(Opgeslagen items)

►

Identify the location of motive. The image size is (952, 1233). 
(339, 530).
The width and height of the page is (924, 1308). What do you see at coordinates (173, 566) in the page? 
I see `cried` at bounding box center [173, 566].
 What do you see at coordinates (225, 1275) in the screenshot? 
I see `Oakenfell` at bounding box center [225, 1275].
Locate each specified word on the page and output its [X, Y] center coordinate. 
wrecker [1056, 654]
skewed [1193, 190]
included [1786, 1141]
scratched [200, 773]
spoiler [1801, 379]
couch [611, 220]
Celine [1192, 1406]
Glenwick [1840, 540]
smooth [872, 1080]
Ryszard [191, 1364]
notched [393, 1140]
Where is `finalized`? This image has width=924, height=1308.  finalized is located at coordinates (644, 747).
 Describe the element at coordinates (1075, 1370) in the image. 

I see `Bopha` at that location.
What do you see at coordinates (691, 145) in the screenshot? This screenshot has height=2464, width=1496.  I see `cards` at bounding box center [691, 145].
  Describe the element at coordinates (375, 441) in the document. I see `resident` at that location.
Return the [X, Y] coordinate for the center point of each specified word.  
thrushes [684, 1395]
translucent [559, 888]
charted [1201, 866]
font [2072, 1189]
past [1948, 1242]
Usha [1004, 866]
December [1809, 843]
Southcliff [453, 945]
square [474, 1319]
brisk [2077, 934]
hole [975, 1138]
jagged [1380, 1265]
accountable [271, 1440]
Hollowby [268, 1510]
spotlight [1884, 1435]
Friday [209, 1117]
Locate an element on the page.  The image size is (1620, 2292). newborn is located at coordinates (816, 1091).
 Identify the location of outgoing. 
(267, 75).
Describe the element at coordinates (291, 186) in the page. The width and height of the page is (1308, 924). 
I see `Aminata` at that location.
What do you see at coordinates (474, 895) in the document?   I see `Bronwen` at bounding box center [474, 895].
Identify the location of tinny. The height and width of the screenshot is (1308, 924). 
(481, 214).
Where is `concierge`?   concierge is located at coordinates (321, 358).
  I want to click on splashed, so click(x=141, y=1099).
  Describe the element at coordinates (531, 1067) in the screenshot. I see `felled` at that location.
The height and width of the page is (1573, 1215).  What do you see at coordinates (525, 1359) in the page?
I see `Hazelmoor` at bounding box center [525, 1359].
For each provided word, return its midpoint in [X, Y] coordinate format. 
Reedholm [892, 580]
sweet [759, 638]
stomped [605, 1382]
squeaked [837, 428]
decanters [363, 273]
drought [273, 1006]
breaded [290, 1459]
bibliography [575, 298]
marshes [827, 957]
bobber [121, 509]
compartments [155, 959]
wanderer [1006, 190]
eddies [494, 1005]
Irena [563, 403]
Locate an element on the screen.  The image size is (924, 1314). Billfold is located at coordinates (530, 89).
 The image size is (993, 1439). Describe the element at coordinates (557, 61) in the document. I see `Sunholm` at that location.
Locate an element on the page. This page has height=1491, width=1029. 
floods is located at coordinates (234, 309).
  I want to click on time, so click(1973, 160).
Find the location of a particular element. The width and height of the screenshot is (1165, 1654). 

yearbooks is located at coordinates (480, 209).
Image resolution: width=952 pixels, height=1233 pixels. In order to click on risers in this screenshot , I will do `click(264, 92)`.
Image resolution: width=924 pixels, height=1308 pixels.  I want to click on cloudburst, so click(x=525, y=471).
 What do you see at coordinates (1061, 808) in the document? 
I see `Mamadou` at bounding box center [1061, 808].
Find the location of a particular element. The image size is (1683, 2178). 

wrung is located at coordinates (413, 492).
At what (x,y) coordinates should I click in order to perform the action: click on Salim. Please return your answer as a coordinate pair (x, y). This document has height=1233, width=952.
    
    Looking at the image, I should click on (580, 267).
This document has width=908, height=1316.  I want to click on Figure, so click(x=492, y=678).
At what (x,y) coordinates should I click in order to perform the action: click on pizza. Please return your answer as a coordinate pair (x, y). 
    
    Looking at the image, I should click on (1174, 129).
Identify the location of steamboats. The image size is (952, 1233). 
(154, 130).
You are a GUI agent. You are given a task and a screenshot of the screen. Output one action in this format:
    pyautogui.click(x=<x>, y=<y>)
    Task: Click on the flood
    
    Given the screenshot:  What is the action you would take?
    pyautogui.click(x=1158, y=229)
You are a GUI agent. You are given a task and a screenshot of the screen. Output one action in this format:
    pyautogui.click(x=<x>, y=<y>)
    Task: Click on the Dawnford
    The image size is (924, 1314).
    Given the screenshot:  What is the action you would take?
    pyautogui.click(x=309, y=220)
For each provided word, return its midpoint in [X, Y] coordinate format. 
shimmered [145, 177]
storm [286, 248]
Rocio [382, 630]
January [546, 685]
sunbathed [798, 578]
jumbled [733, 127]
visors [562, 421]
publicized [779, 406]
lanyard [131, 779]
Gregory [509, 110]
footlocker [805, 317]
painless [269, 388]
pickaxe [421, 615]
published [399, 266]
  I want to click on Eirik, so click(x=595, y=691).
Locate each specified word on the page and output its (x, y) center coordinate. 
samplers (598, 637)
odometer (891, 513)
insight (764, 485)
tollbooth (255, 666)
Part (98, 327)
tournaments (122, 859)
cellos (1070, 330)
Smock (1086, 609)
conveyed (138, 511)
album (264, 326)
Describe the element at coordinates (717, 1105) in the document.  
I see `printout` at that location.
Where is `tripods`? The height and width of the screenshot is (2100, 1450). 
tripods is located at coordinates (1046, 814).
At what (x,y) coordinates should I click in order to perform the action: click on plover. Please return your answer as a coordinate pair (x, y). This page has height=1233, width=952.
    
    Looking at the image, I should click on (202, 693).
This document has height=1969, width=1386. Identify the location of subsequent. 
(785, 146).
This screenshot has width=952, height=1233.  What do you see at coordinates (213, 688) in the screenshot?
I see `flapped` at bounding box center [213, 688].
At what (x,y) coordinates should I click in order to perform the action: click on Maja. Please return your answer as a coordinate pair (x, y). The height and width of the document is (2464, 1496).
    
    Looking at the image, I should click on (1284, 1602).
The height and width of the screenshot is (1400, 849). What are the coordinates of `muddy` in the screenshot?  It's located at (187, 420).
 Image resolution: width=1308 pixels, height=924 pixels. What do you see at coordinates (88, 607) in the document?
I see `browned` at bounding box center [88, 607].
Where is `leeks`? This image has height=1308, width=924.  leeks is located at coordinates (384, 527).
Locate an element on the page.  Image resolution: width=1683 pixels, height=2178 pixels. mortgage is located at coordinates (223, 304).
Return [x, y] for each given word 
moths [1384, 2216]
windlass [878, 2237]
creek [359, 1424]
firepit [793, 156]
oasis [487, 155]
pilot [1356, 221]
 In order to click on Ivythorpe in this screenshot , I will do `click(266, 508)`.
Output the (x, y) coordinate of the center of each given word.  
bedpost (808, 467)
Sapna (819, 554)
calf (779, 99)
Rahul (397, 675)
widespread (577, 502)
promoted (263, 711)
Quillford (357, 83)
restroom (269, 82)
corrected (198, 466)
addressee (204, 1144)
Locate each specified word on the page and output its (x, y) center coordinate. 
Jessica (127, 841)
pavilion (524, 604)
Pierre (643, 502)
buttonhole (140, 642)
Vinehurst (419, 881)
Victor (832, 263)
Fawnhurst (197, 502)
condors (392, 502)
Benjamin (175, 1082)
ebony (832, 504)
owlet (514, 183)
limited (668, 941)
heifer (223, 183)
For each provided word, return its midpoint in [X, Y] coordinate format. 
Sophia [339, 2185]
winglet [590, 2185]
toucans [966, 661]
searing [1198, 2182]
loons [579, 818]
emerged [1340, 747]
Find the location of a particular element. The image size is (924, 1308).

◄

DE OPGAVE:
Kun je alle rijen hierboven ongewijzigd overschrijven, van de eerste tot en met de laatste?

VOLLEDIG ANTWOORD:
Identify the location of motive. The image size is (952, 1233). 
(339, 530).
The width and height of the page is (924, 1308). What do you see at coordinates (173, 566) in the page? 
I see `cried` at bounding box center [173, 566].
 What do you see at coordinates (225, 1275) in the screenshot? 
I see `Oakenfell` at bounding box center [225, 1275].
Locate each specified word on the page and output its [X, Y] center coordinate. 
wrecker [1056, 654]
skewed [1193, 190]
included [1786, 1141]
scratched [200, 773]
spoiler [1801, 379]
couch [611, 220]
Celine [1192, 1406]
Glenwick [1840, 540]
smooth [872, 1080]
Ryszard [191, 1364]
notched [393, 1140]
Where is `finalized`? This image has width=924, height=1308.  finalized is located at coordinates (644, 747).
 Describe the element at coordinates (1075, 1370) in the image. 

I see `Bopha` at that location.
What do you see at coordinates (691, 145) in the screenshot? This screenshot has height=2464, width=1496.  I see `cards` at bounding box center [691, 145].
  Describe the element at coordinates (375, 441) in the document. I see `resident` at that location.
Return the [X, Y] coordinate for the center point of each specified word.  
thrushes [684, 1395]
translucent [559, 888]
charted [1201, 866]
font [2072, 1189]
past [1948, 1242]
Usha [1004, 866]
December [1809, 843]
Southcliff [453, 945]
square [474, 1319]
brisk [2077, 934]
hole [975, 1138]
jagged [1380, 1265]
accountable [271, 1440]
Hollowby [268, 1510]
spotlight [1884, 1435]
Friday [209, 1117]
Locate an element on the page.  The image size is (1620, 2292). newborn is located at coordinates (816, 1091).
 Identify the location of outgoing. 
(267, 75).
Describe the element at coordinates (291, 186) in the page. The width and height of the page is (1308, 924). 
I see `Aminata` at that location.
What do you see at coordinates (474, 895) in the document?   I see `Bronwen` at bounding box center [474, 895].
Identify the location of tinny. The height and width of the screenshot is (1308, 924). 
(481, 214).
Where is `concierge`?   concierge is located at coordinates (321, 358).
  I want to click on splashed, so click(x=141, y=1099).
  Describe the element at coordinates (531, 1067) in the screenshot. I see `felled` at that location.
The height and width of the page is (1573, 1215).  What do you see at coordinates (525, 1359) in the page?
I see `Hazelmoor` at bounding box center [525, 1359].
For each provided word, return its midpoint in [X, Y] coordinate format. 
Reedholm [892, 580]
sweet [759, 638]
stomped [605, 1382]
squeaked [837, 428]
decanters [363, 273]
drought [273, 1006]
breaded [290, 1459]
bibliography [575, 298]
marshes [827, 957]
bobber [121, 509]
compartments [155, 959]
wanderer [1006, 190]
eddies [494, 1005]
Irena [563, 403]
Locate an element on the screen.  The image size is (924, 1314). Billfold is located at coordinates (530, 89).
 The image size is (993, 1439). Describe the element at coordinates (557, 61) in the document. I see `Sunholm` at that location.
Locate an element on the page. This page has height=1491, width=1029. 
floods is located at coordinates (234, 309).
  I want to click on time, so click(1973, 160).
Find the location of a particular element. The width and height of the screenshot is (1165, 1654). 

yearbooks is located at coordinates (480, 209).
Image resolution: width=952 pixels, height=1233 pixels. In order to click on risers in this screenshot , I will do `click(264, 92)`.
Image resolution: width=924 pixels, height=1308 pixels.  I want to click on cloudburst, so click(x=525, y=471).
 What do you see at coordinates (1061, 808) in the document? 
I see `Mamadou` at bounding box center [1061, 808].
Find the location of a particular element. The image size is (1683, 2178). 

wrung is located at coordinates (413, 492).
At what (x,y) coordinates should I click in order to perform the action: click on Salim. Please return your answer as a coordinate pair (x, y). This document has height=1233, width=952.
    
    Looking at the image, I should click on (580, 267).
This document has width=908, height=1316.  I want to click on Figure, so click(x=492, y=678).
At what (x,y) coordinates should I click in order to perform the action: click on pizza. Please return your answer as a coordinate pair (x, y). 
    
    Looking at the image, I should click on (1174, 129).
Identify the location of steamboats. The image size is (952, 1233). 
(154, 130).
You are a GUI agent. You are given a task and a screenshot of the screen. Output one action in this format:
    pyautogui.click(x=<x>, y=<y>)
    Task: Click on the flood
    
    Given the screenshot:  What is the action you would take?
    pyautogui.click(x=1158, y=229)
You are a GUI agent. You are given a task and a screenshot of the screen. Output one action in this format:
    pyautogui.click(x=<x>, y=<y>)
    Task: Click on the Dawnford
    The image size is (924, 1314).
    Given the screenshot:  What is the action you would take?
    pyautogui.click(x=309, y=220)
For each provided word, return its midpoint in [X, Y] coordinate format. 
shimmered [145, 177]
storm [286, 248]
Rocio [382, 630]
January [546, 685]
sunbathed [798, 578]
jumbled [733, 127]
visors [562, 421]
publicized [779, 406]
lanyard [131, 779]
Gregory [509, 110]
footlocker [805, 317]
painless [269, 388]
pickaxe [421, 615]
published [399, 266]
  I want to click on Eirik, so click(x=595, y=691).
Locate each specified word on the page and output its (x, y) center coordinate. 
samplers (598, 637)
odometer (891, 513)
insight (764, 485)
tollbooth (255, 666)
Part (98, 327)
tournaments (122, 859)
cellos (1070, 330)
Smock (1086, 609)
conveyed (138, 511)
album (264, 326)
Describe the element at coordinates (717, 1105) in the document.  
I see `printout` at that location.
Where is `tripods`? The height and width of the screenshot is (2100, 1450). 
tripods is located at coordinates (1046, 814).
At what (x,y) coordinates should I click in order to perform the action: click on plover. Please return your answer as a coordinate pair (x, y). This page has height=1233, width=952.
    
    Looking at the image, I should click on (202, 693).
This document has height=1969, width=1386. Identify the location of subsequent. 
(785, 146).
This screenshot has width=952, height=1233.  What do you see at coordinates (213, 688) in the screenshot?
I see `flapped` at bounding box center [213, 688].
At what (x,y) coordinates should I click in order to perform the action: click on Maja. Please return your answer as a coordinate pair (x, y). The height and width of the document is (2464, 1496).
    
    Looking at the image, I should click on (1284, 1602).
The height and width of the screenshot is (1400, 849). What are the coordinates of `muddy` in the screenshot?  It's located at (187, 420).
 Image resolution: width=1308 pixels, height=924 pixels. What do you see at coordinates (88, 607) in the document?
I see `browned` at bounding box center [88, 607].
Where is `leeks`? This image has height=1308, width=924.  leeks is located at coordinates (384, 527).
Locate an element on the page.  Image resolution: width=1683 pixels, height=2178 pixels. mortgage is located at coordinates (223, 304).
Return [x, y] for each given word 
moths [1384, 2216]
windlass [878, 2237]
creek [359, 1424]
firepit [793, 156]
oasis [487, 155]
pilot [1356, 221]
 In order to click on Ivythorpe in this screenshot , I will do `click(266, 508)`.
Output the (x, y) coordinate of the center of each given word.  
bedpost (808, 467)
Sapna (819, 554)
calf (779, 99)
Rahul (397, 675)
widespread (577, 502)
promoted (263, 711)
Quillford (357, 83)
restroom (269, 82)
corrected (198, 466)
addressee (204, 1144)
Locate each specified word on the page and output its (x, y) center coordinate. 
Jessica (127, 841)
pavilion (524, 604)
Pierre (643, 502)
buttonhole (140, 642)
Vinehurst (419, 881)
Victor (832, 263)
Fawnhurst (197, 502)
condors (392, 502)
Benjamin (175, 1082)
ebony (832, 504)
owlet (514, 183)
limited (668, 941)
heifer (223, 183)
For each provided word, return its midpoint in [X, Y] coordinate format. 
Sophia [339, 2185]
winglet [590, 2185]
toucans [966, 661]
searing [1198, 2182]
loons [579, 818]
emerged [1340, 747]
Find the location of a particular element. The image size is (924, 1308).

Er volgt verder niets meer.